Data under study:
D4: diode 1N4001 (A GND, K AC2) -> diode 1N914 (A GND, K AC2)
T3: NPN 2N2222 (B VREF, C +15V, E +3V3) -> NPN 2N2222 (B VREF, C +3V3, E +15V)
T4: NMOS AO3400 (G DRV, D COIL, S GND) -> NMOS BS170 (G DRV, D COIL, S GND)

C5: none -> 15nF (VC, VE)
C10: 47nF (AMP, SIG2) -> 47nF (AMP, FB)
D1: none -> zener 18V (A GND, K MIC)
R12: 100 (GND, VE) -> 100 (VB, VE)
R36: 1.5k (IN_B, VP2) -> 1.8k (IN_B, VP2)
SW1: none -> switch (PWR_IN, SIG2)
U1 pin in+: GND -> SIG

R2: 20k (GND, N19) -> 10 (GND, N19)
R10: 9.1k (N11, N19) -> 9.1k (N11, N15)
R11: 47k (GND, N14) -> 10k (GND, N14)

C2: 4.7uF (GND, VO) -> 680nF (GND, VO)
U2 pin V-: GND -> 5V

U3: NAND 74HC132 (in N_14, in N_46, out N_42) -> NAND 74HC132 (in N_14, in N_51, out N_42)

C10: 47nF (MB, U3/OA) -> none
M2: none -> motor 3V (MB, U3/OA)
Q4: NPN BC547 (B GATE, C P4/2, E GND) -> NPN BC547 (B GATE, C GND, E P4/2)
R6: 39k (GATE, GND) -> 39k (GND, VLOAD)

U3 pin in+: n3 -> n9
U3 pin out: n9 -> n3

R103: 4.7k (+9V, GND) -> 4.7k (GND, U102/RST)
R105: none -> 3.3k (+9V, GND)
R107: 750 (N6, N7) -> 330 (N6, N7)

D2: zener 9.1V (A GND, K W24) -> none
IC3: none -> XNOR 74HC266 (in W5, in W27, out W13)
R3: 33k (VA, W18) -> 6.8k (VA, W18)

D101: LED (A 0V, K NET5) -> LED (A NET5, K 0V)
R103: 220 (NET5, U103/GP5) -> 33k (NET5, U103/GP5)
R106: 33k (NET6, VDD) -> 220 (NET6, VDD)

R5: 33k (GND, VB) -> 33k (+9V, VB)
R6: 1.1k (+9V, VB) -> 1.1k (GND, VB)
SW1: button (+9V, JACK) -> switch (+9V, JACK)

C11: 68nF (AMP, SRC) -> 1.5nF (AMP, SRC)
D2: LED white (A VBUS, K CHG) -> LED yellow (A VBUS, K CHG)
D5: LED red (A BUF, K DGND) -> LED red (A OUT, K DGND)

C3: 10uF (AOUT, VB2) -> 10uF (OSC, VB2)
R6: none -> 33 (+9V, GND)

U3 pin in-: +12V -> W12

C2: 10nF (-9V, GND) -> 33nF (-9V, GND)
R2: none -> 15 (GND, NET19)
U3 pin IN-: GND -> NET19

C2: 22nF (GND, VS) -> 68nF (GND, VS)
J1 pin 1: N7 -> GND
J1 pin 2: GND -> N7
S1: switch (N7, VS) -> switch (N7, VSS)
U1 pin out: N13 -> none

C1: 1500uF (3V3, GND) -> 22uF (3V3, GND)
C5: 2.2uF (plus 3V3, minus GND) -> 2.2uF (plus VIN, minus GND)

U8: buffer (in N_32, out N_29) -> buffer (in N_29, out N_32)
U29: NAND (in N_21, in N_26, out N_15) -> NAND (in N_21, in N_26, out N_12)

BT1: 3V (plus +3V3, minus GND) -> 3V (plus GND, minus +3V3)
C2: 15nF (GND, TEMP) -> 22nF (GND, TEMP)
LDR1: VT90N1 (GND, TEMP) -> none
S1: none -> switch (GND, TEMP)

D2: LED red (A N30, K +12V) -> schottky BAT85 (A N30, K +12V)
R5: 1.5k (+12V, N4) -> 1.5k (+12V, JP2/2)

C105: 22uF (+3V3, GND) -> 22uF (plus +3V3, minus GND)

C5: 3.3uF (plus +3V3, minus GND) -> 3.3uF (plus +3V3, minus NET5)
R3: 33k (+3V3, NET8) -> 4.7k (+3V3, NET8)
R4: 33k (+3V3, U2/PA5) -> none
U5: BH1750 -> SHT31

What you will do: From the records above, copy each line that contains the word "minus".

Expected answer:
C5: 2.2uF (plus 3V3, minus GND) -> 2.2uF (plus VIN, minus GND)
BT1: 3V (plus +3V3, minus GND) -> 3V (plus GND, minus +3V3)
C105: 22uF (+3V3, GND) -> 22uF (plus +3V3, minus GND)
C5: 3.3uF (plus +3V3, minus GND) -> 3.3uF (plus +3V3, minus NET5)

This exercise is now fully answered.